Coordinate-based change listings:
[Start of Attachment]
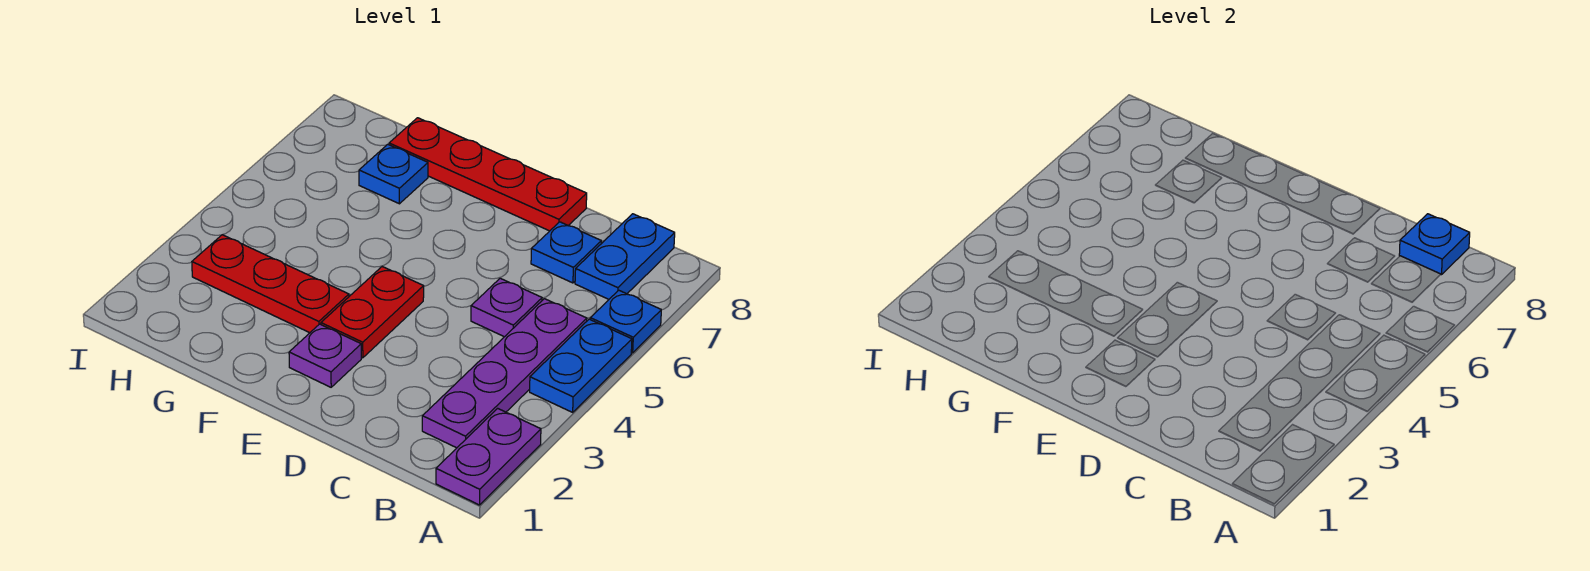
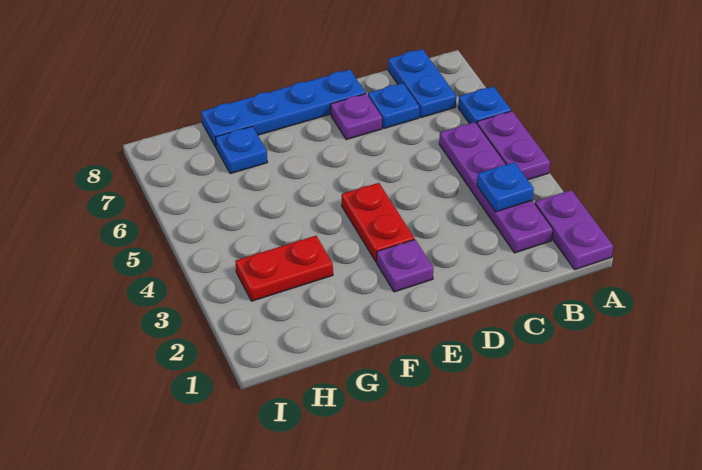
blue plate A4:A5 level 1 -> purple plate A4:A5 level 1
blue plate B8 level 2 -> blue plate B3 level 2
purple plate C5 level 1 -> purple plate D7 level 1
red plate D8:G8 level 1 -> blue plate D8:G8 level 1
red plate F3:H3 level 1 -> red plate G3:H3 level 1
[End of Attachment]
- **Work to be completed**: Output, exactly, all the records above; include no pictures.

- **Response**:
blue plate A4:A5 level 1 -> purple plate A4:A5 level 1
blue plate B8 level 2 -> blue plate B3 level 2
purple plate C5 level 1 -> purple plate D7 level 1
red plate D8:G8 level 1 -> blue plate D8:G8 level 1
red plate F3:H3 level 1 -> red plate G3:H3 level 1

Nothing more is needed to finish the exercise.